Activity ▸ With the entries below as the source, tally the lines that contain the string "vert" and give the number only.

Material provided ▸
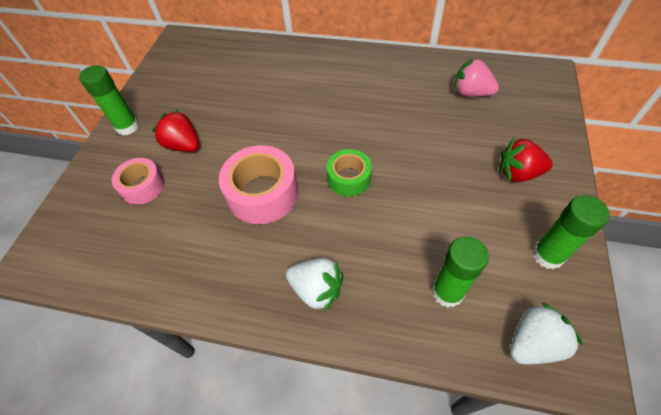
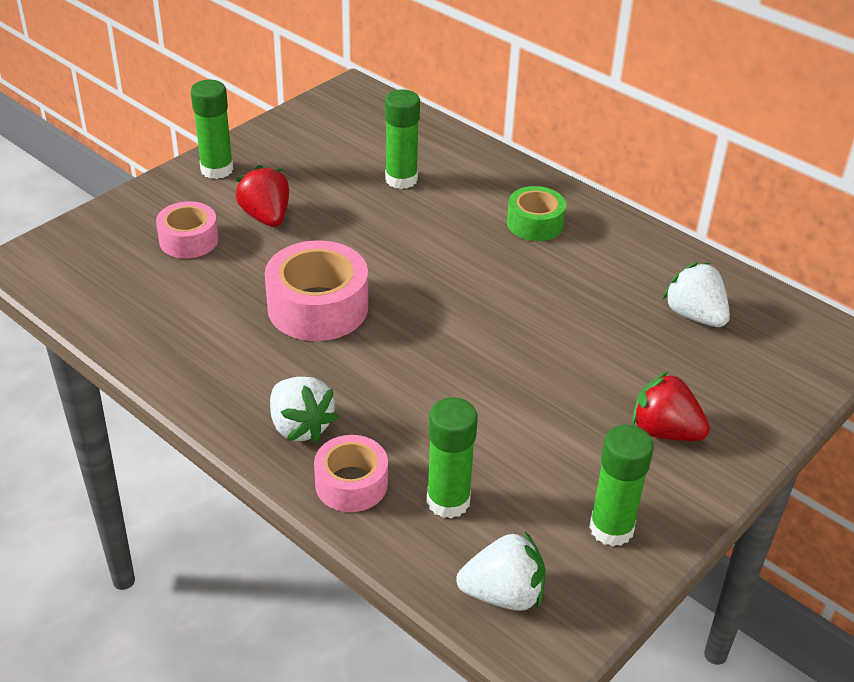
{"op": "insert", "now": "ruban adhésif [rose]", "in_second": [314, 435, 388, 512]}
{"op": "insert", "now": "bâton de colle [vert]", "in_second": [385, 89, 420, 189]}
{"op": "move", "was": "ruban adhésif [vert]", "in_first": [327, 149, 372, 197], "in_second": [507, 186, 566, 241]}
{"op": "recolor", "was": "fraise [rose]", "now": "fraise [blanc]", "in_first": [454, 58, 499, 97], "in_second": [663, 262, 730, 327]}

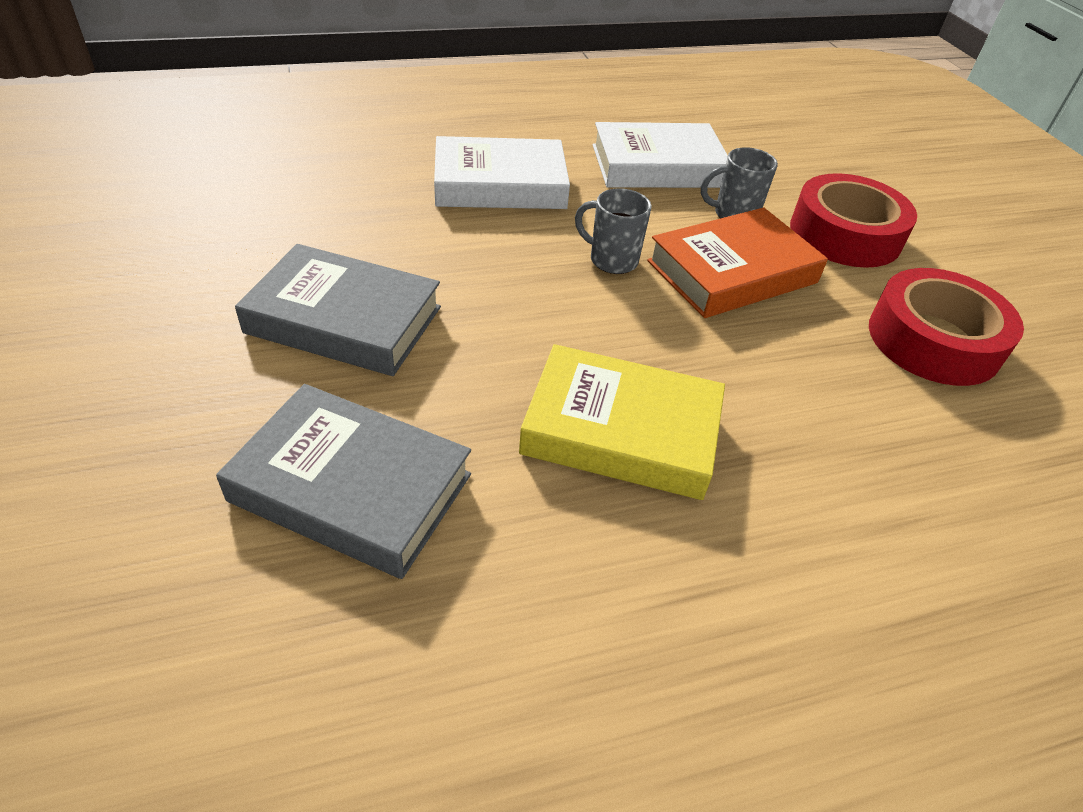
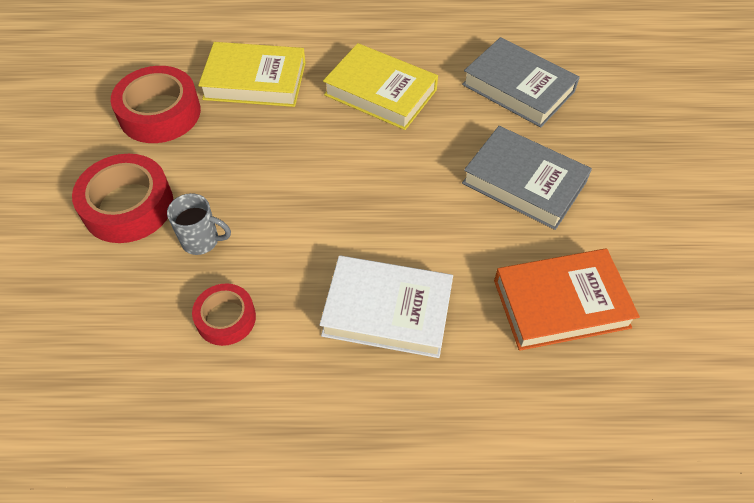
{"op": "delete", "was": "tasse [gris]", "in_first": [575, 188, 651, 274]}
{"op": "insert", "now": "livre [jaune]", "in_second": [198, 42, 306, 107]}
{"op": "move", "was": "livre [orange]", "in_first": [647, 207, 828, 318], "in_second": [494, 249, 640, 351]}
{"op": "replace", "was": "livre [blanc]", "now": "ruban adhésif [rouge]", "in_first": [593, 122, 728, 188], "in_second": [192, 283, 256, 346]}

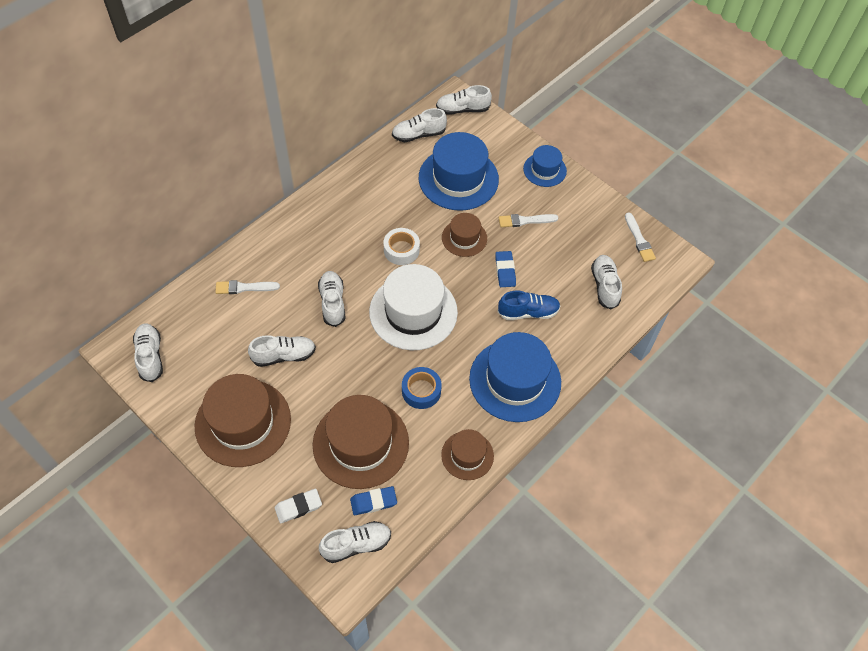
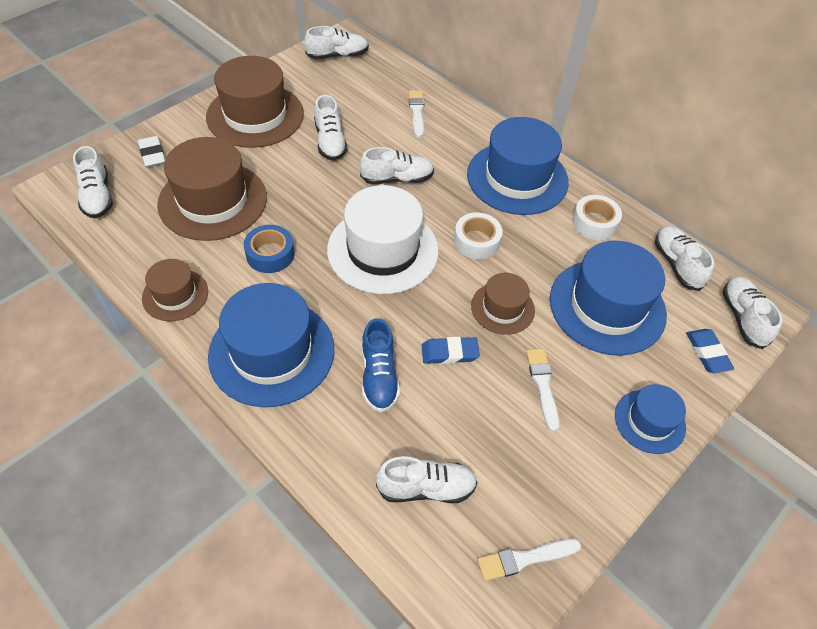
{"op": "insert", "now": "chapeau [bleu]", "in_second": [467, 117, 569, 215]}
{"op": "insert", "now": "ruban adhésif [blanc]", "in_second": [572, 195, 622, 240]}
{"op": "move", "was": "gomme [bleu]", "in_first": [350, 486, 397, 515], "in_second": [686, 329, 734, 373]}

Answer section ▸ 2